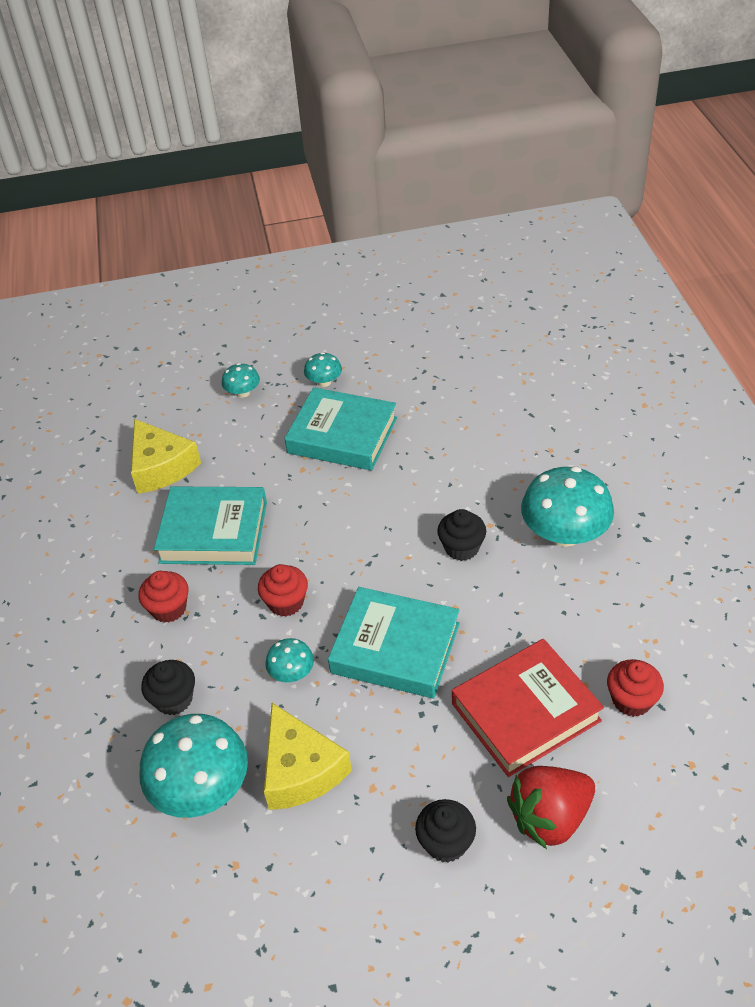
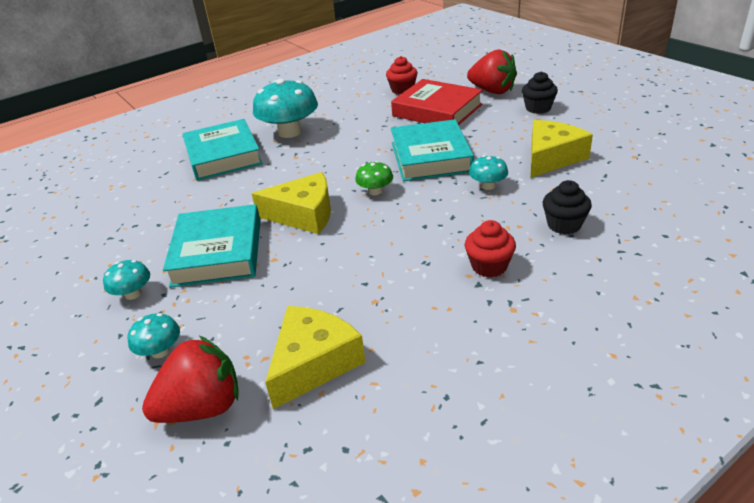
camera: 115 degrees left, 10 degrees down
turquoise mushroom [139,714,248,818] -> none
turquoise book [154,487,267,565] -> turquoise book moved to [183,119,263,181]
red cupcake [258,564,308,617] -> none
black cupcake [437,509,486,561] -> none
none -> red strawberry [142,336,239,423]
none -> yellow cheese [252,172,331,234]
none -> green mushroom [355,161,393,195]

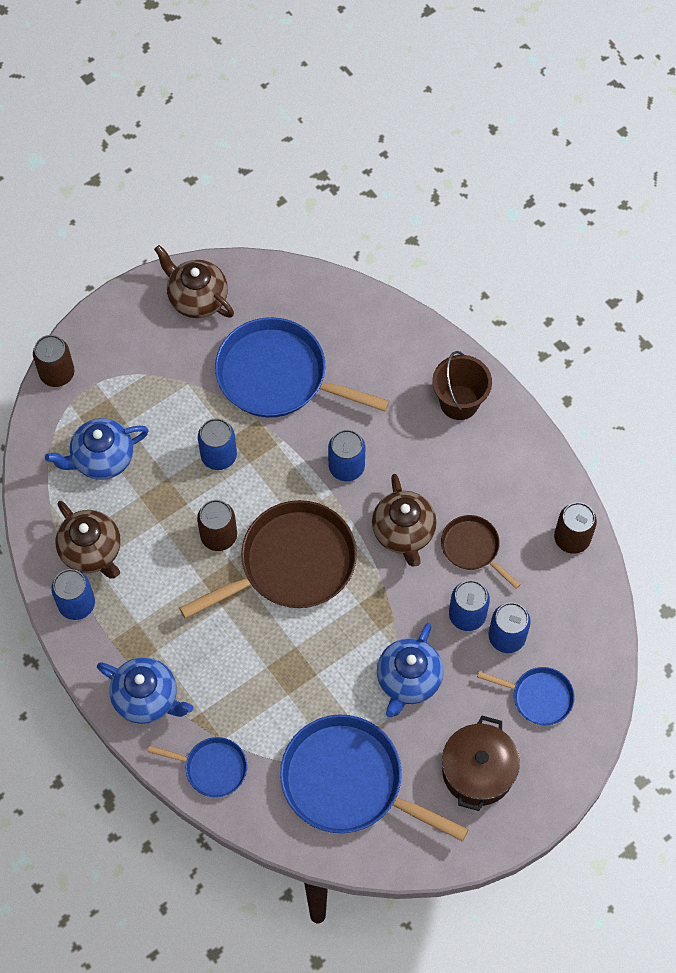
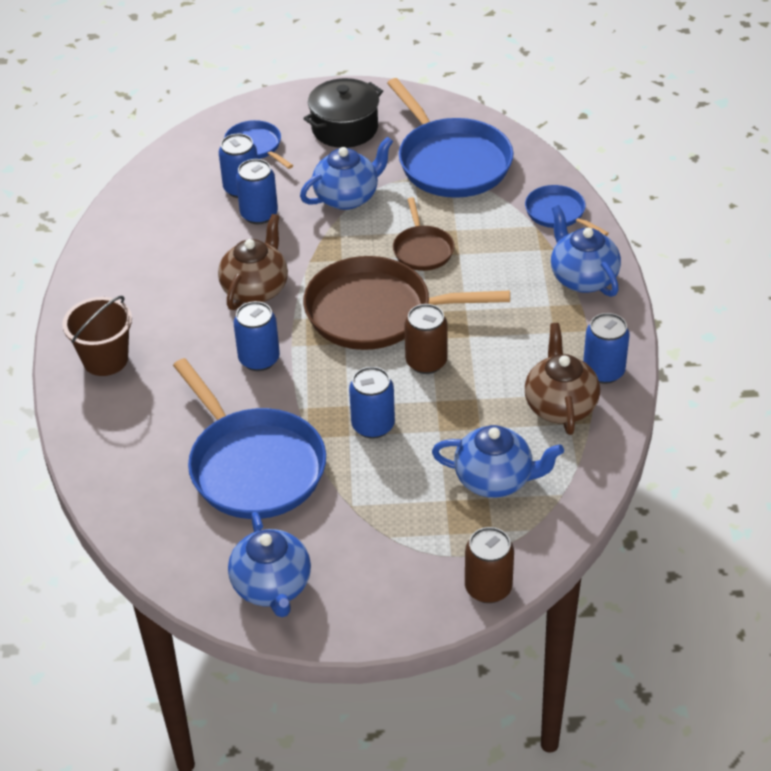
camera: 145 degrees left, 20 degrees down
brown teapot [154,245,234,318] -> blue teapot [228,512,311,617]
brown pan [441,515,521,589] -> brown pan moved to [393,197,455,271]
brown pot [442,716,520,811] -> black pot [303,78,383,148]
brown can [554,502,597,554] -> none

WHAT IS BEING ASKED> In your copy of the listing above, every line must match exactly and no picture may appear.

RESULT>
camera: 115 degrees left, 10 degrees down
turquoise mushroom [139,714,248,818] -> none
turquoise book [154,487,267,565] -> turquoise book moved to [183,119,263,181]
red cupcake [258,564,308,617] -> none
black cupcake [437,509,486,561] -> none
none -> red strawberry [142,336,239,423]
none -> yellow cheese [252,172,331,234]
none -> green mushroom [355,161,393,195]

camera: 145 degrees left, 20 degrees down
brown teapot [154,245,234,318] -> blue teapot [228,512,311,617]
brown pan [441,515,521,589] -> brown pan moved to [393,197,455,271]
brown pot [442,716,520,811] -> black pot [303,78,383,148]
brown can [554,502,597,554] -> none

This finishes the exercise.